[[ Input open ]]

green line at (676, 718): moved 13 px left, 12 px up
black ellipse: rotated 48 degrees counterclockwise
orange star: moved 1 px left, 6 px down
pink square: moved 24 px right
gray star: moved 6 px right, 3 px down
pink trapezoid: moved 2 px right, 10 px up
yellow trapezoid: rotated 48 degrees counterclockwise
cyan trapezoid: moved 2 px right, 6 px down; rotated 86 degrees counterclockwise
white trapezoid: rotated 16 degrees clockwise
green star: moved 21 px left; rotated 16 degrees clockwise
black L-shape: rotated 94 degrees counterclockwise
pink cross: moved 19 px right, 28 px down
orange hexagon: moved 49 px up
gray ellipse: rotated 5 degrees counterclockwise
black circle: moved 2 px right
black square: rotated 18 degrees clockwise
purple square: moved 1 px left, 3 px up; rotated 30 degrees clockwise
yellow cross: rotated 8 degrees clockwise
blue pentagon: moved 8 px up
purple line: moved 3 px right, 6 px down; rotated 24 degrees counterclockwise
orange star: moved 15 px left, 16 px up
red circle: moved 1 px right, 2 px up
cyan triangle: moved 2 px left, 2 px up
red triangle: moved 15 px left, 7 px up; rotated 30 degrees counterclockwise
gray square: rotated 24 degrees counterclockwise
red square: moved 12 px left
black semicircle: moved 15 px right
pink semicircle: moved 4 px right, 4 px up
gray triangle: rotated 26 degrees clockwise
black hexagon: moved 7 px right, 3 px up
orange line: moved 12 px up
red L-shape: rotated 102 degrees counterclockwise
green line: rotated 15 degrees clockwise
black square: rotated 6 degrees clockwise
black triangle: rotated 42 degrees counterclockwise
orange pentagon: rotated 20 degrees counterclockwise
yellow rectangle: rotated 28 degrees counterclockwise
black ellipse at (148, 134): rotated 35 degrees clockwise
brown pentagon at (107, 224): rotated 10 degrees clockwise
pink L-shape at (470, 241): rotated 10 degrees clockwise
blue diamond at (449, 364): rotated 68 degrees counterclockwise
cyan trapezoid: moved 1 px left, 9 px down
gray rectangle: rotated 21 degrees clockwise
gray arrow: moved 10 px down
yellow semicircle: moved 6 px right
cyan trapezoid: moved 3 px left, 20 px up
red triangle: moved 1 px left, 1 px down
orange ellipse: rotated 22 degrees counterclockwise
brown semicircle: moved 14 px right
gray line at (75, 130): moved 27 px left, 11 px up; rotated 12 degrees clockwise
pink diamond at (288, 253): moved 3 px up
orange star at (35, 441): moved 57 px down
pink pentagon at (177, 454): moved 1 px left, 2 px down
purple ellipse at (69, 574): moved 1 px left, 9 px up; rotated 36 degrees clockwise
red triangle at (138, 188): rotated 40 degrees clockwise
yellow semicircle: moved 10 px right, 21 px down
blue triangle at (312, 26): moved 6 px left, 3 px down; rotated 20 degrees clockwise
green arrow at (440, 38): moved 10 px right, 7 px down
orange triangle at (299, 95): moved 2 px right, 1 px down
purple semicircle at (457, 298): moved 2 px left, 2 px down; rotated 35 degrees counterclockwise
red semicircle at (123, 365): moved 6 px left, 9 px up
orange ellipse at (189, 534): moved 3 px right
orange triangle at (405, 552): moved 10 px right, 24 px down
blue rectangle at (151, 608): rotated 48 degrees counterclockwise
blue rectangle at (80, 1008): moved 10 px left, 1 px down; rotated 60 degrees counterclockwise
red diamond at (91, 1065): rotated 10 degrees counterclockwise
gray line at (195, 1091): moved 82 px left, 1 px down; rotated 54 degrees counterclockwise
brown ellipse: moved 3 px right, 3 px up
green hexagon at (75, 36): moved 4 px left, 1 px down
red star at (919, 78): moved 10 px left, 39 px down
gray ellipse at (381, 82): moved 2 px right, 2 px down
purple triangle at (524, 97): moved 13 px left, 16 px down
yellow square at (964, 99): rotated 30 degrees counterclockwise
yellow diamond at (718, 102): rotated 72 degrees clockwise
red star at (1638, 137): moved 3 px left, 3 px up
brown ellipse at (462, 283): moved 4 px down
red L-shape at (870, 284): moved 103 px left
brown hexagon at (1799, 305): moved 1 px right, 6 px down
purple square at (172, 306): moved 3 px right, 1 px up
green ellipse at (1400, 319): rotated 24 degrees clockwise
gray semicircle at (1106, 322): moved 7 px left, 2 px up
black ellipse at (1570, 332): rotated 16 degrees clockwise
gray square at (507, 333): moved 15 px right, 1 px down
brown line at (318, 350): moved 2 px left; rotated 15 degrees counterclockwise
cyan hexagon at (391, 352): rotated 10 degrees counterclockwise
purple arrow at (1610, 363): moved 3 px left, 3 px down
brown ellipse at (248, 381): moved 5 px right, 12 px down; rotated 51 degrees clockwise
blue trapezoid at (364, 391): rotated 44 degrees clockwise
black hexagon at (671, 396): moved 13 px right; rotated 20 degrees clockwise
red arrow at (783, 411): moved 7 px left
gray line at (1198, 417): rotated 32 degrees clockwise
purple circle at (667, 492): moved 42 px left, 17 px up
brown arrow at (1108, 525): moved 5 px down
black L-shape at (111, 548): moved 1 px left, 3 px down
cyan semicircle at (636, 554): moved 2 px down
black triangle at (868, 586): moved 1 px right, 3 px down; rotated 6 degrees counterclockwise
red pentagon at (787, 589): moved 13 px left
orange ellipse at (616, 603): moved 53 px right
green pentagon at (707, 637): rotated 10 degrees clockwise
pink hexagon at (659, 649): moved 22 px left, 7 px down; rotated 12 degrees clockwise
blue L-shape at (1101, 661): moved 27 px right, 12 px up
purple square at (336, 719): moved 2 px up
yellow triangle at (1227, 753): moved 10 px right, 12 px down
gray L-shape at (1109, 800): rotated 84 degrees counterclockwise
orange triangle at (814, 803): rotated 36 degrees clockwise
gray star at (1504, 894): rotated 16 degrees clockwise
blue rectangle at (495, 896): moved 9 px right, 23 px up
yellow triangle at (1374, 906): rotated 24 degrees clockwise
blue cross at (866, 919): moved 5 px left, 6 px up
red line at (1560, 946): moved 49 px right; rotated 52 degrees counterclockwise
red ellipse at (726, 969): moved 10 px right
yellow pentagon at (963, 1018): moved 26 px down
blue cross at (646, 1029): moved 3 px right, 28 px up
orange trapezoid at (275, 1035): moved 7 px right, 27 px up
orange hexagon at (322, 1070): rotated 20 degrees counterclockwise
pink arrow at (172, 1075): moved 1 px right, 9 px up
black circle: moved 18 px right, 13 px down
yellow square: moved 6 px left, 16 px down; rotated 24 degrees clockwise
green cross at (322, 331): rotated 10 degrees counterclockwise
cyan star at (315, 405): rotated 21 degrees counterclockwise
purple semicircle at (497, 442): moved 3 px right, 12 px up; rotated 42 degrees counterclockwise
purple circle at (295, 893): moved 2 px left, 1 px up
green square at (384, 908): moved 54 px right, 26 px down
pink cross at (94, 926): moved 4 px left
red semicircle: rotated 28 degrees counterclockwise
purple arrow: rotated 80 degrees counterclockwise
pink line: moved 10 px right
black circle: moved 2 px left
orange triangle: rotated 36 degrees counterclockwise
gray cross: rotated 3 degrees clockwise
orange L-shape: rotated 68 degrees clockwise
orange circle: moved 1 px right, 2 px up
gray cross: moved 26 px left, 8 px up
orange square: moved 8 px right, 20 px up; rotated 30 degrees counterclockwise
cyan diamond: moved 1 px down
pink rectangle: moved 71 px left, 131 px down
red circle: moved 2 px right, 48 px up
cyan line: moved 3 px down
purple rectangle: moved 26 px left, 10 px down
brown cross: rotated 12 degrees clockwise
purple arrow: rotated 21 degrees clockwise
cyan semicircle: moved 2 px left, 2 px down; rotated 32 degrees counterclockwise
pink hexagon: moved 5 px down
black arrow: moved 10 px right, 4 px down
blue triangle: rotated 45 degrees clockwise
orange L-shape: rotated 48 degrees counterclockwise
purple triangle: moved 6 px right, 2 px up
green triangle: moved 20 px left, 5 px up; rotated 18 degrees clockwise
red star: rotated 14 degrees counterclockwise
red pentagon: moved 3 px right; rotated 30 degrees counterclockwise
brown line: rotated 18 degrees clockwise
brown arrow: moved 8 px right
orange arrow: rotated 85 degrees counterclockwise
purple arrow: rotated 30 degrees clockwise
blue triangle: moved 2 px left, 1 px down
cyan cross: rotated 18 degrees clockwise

[[ Input closed ]]

> What is expected:
Display each line of the data where "pentagon" occurs.

> Finished task:
blue pentagon: moved 8 px up
orange pentagon: rotated 20 degrees counterclockwise
brown pentagon at (107, 224): rotated 10 degrees clockwise
pink pentagon at (177, 454): moved 1 px left, 2 px down
red pentagon at (787, 589): moved 13 px left
green pentagon at (707, 637): rotated 10 degrees clockwise
yellow pentagon at (963, 1018): moved 26 px down
red pentagon: moved 3 px right; rotated 30 degrees counterclockwise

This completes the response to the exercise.